REQUIRED ACTION ▸ Please give, exactly as they appear below, the line with "(309, 285) = (262, 250): none" and every line after it through the final one, and nothing else.

DATASET EXTRACT ▸
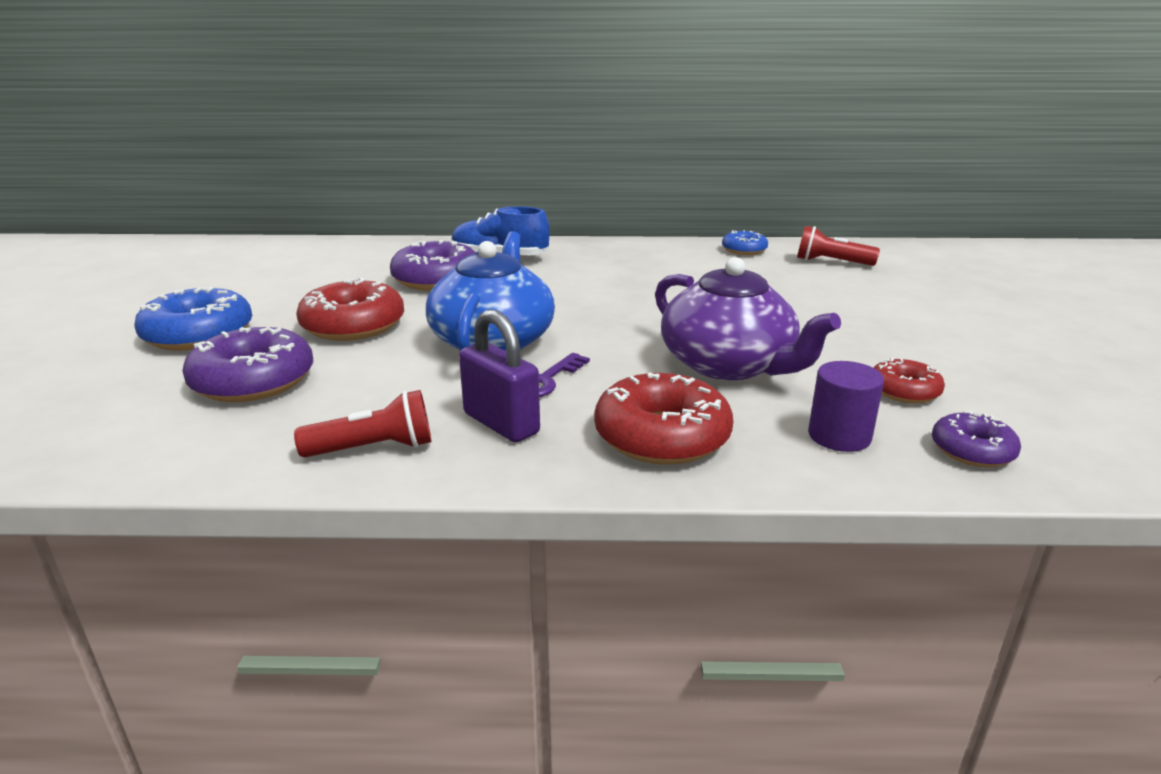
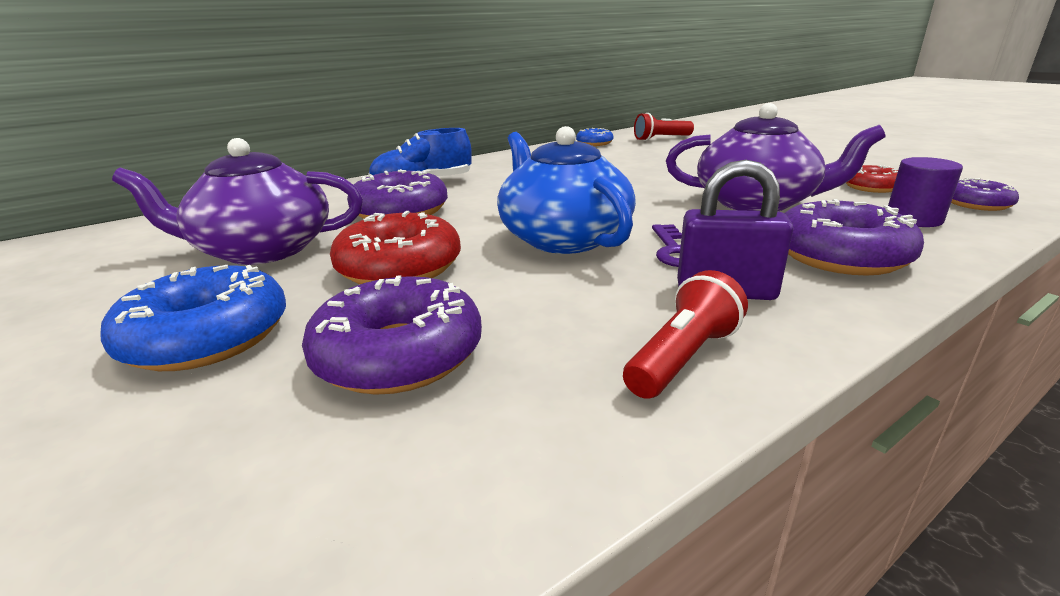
camera: 35 degrees left, 0 degrees up
(309, 285) = (262, 250): none -> purple teapot
(662, 436) = (840, 255): red donut -> purple donut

THE COMPLETED TASK ▸
(309, 285) = (262, 250): none -> purple teapot
(662, 436) = (840, 255): red donut -> purple donut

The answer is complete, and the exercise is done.